_DATA RECORDS_.

—————

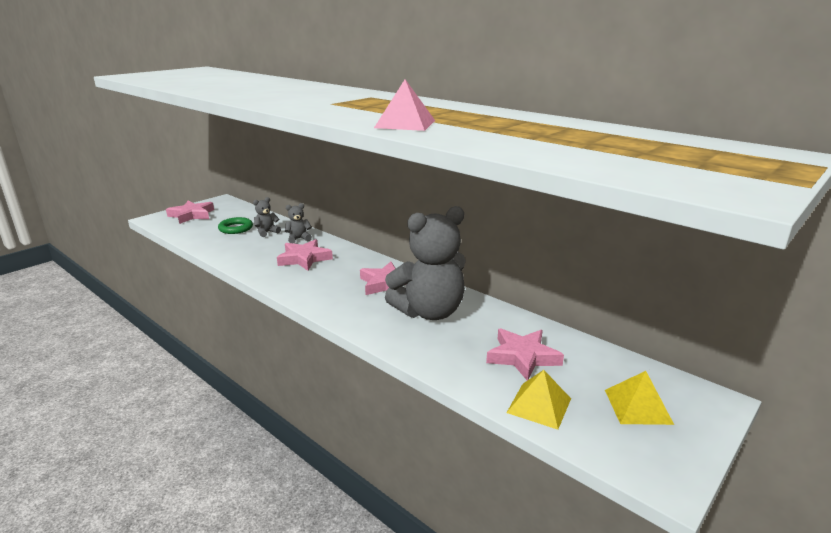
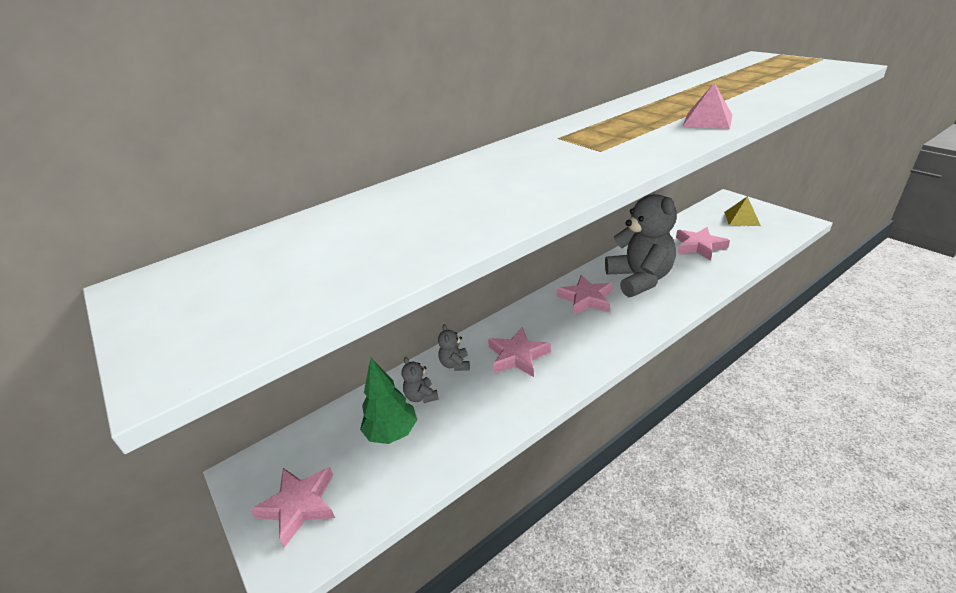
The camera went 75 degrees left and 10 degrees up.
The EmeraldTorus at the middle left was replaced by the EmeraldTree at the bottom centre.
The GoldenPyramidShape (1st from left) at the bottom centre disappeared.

—————

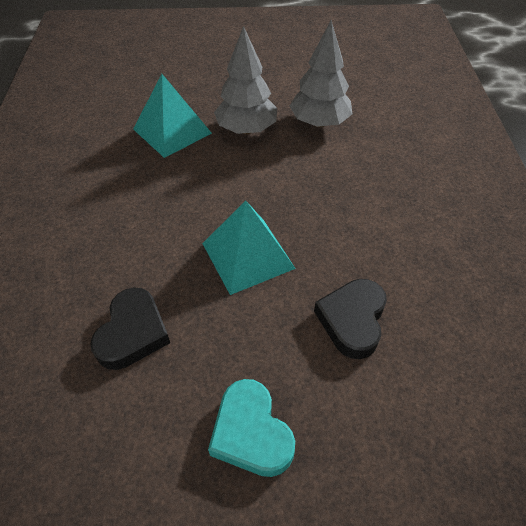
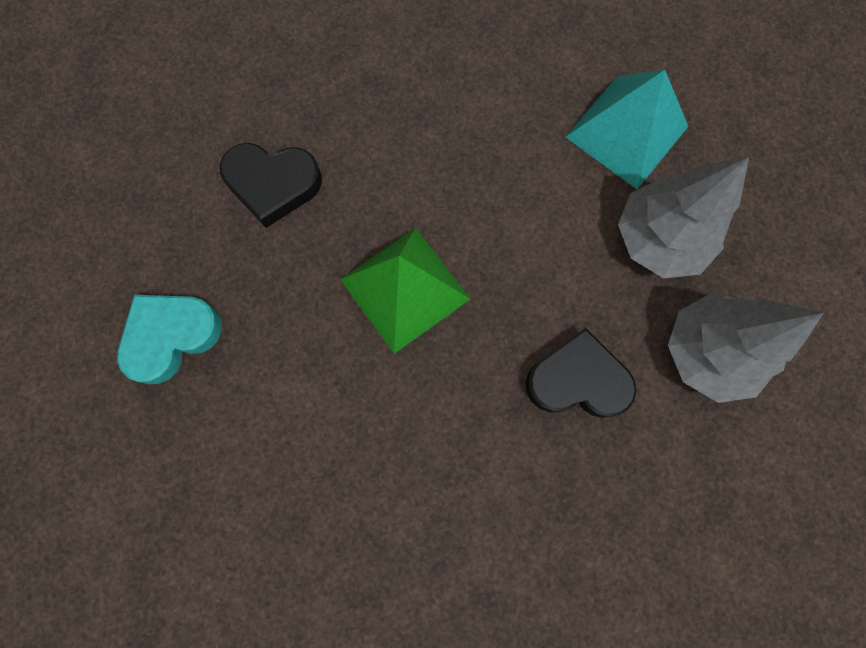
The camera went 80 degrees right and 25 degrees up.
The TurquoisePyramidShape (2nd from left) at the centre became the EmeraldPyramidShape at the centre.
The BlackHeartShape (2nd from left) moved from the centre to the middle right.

—————

_AIM OF THE EXERCISE_.
Could you repeat exactly the lines in the listing above from the one with "The camera went 75" down to the one with "The GoldenPyramidShape (1st"? Include both of those lines.

_SOLUTION FOR THIS EXERCISE_.
The camera went 75 degrees left and 10 degrees up.
The EmeraldTorus at the middle left was replaced by the EmeraldTree at the bottom centre.
The GoldenPyramidShape (1st from left) at the bottom centre disappeared.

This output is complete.